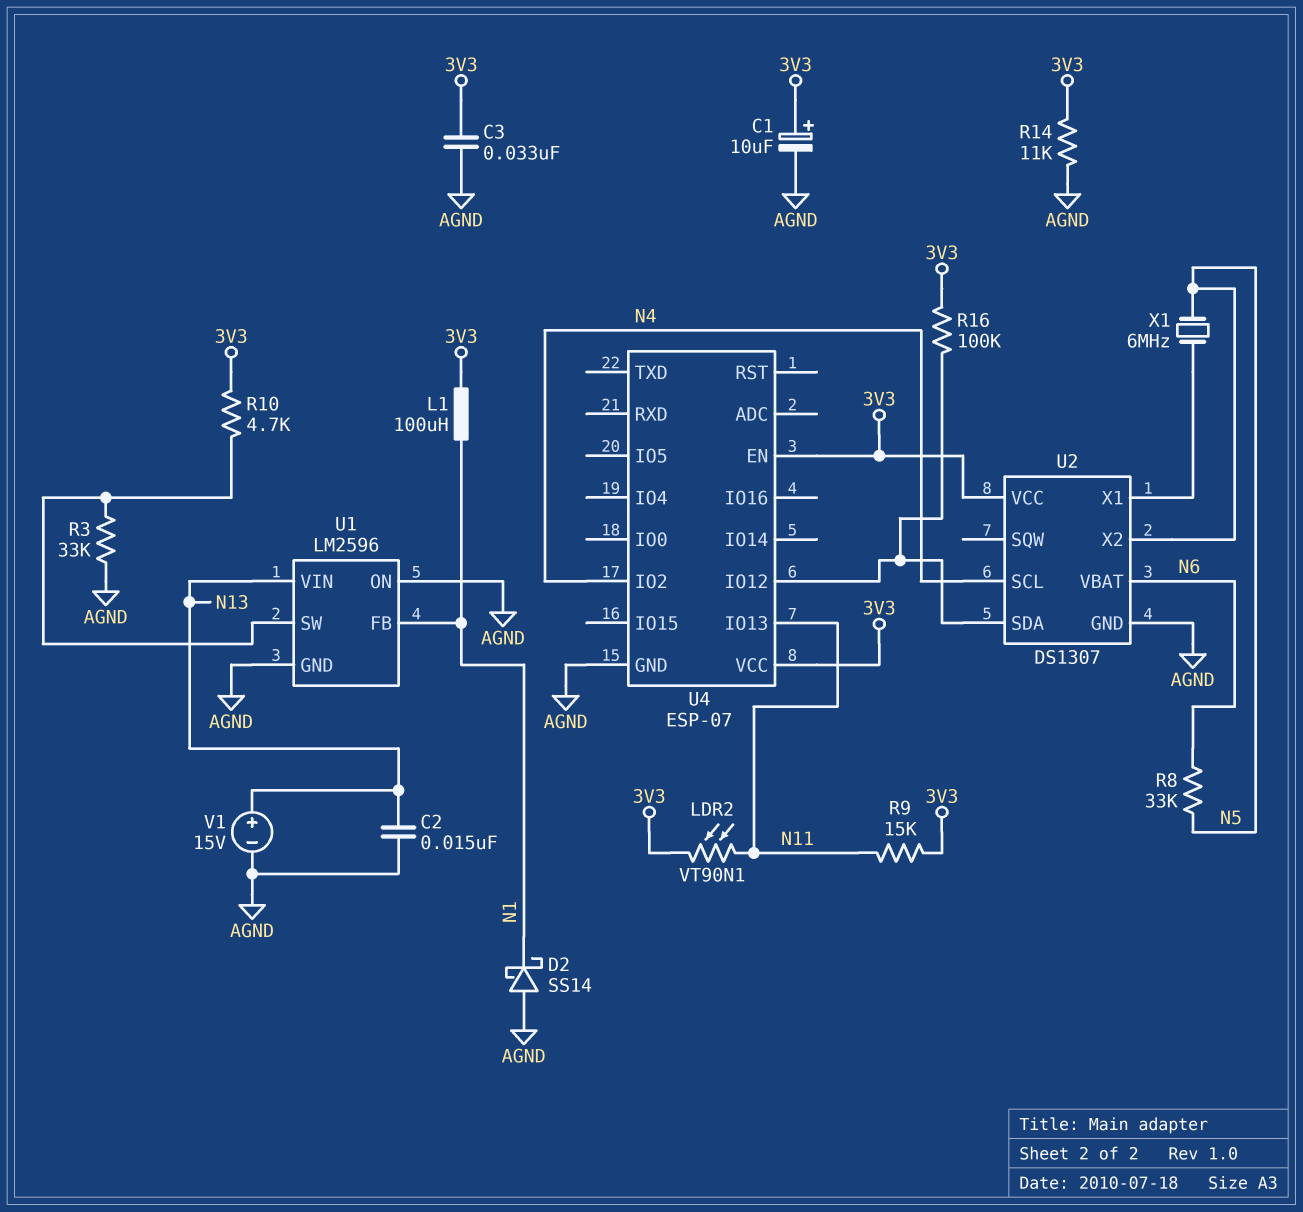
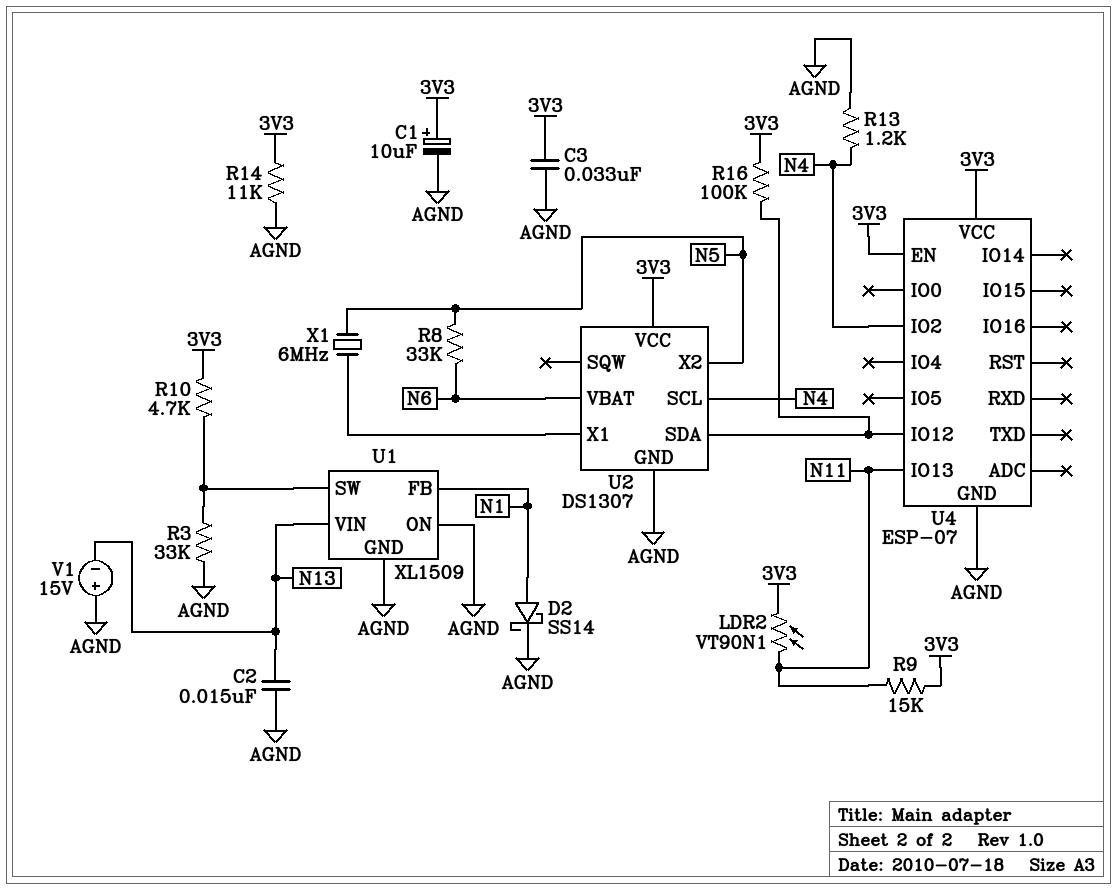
D2: schottky SS14 (A AGND, K N1) -> schottky SS14 (A N1, K AGND)
L1: 100uH (3V3, N1) -> none
R13: none -> 1.2k (AGND, N4)
U1: LM2596 -> XL1509
V1: 15V (plus N13, minus AGND) -> 15V (plus AGND, minus N13)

---

### WHAT YOU WILL DO
Repeat only the stretch of lines that opens with the line containing "R13: none -> 1.2k (AGND, N4)" and closes with the final line of the entries, both included, exactly as written.

### REPLY
R13: none -> 1.2k (AGND, N4)
U1: LM2596 -> XL1509
V1: 15V (plus N13, minus AGND) -> 15V (plus AGND, minus N13)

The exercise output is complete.